→ WORK TO COMPLETE
Nothing but the lines from the one containing "yellow scissors [535,183,584,243]" through the last line of the data below should be returned, each copied exactly.
━━━━━ RECORDS FOR THIS TASK ━━━━━
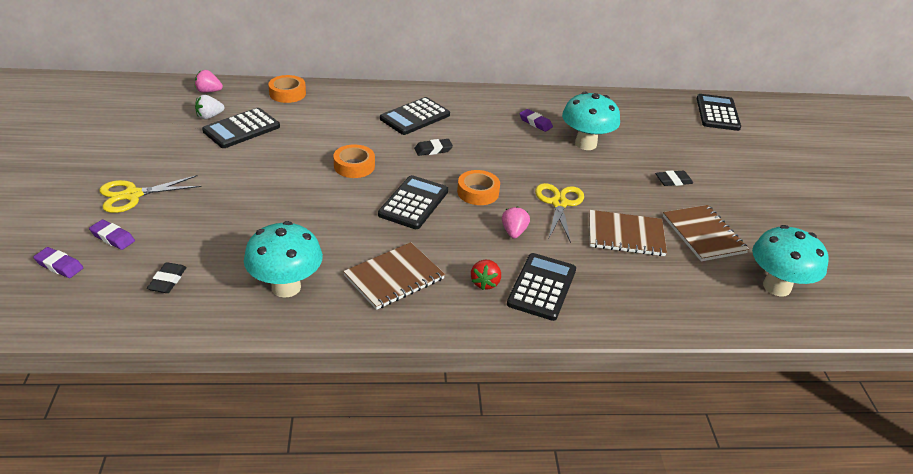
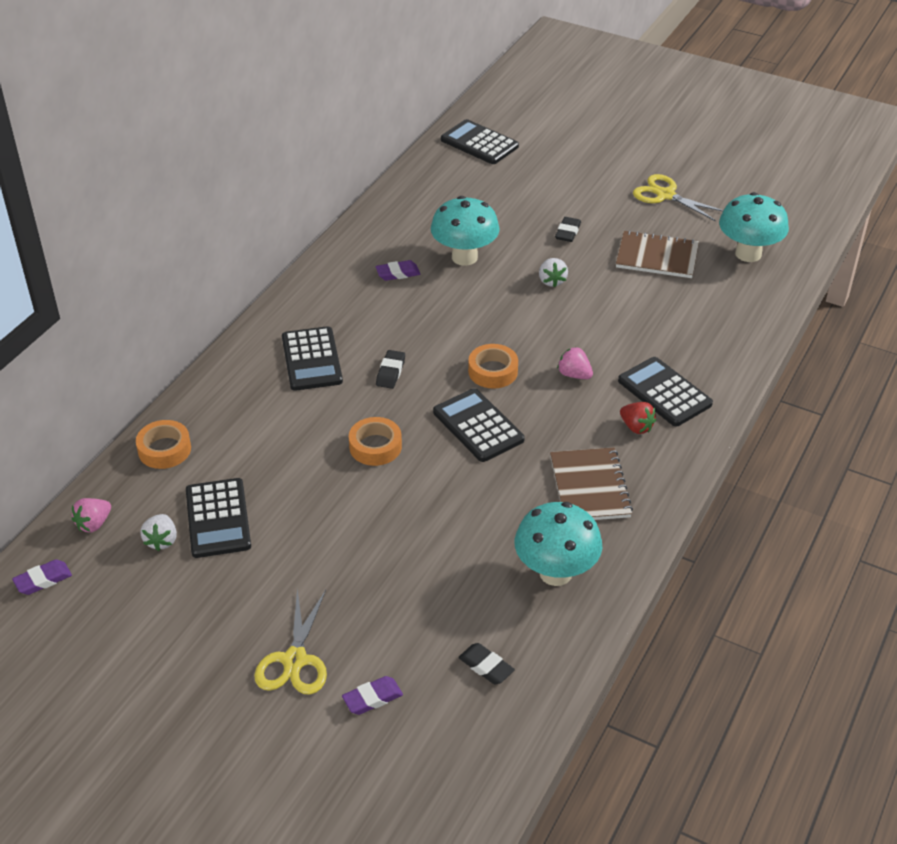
camera: 55 degrees left, 5 degrees up
purple eraser [33,247,83,278] -> purple eraser moved to [12,559,72,595]
yellow scissors [535,183,584,243] -> yellow scissors moved to [633,174,723,221]
brown notebook [589,210,667,256] -> none
none -> white strawberry [539,258,568,287]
━━━━━
→ SOLUTION FOR THIS TASK
yellow scissors [535,183,584,243] -> yellow scissors moved to [633,174,723,221]
brown notebook [589,210,667,256] -> none
none -> white strawberry [539,258,568,287]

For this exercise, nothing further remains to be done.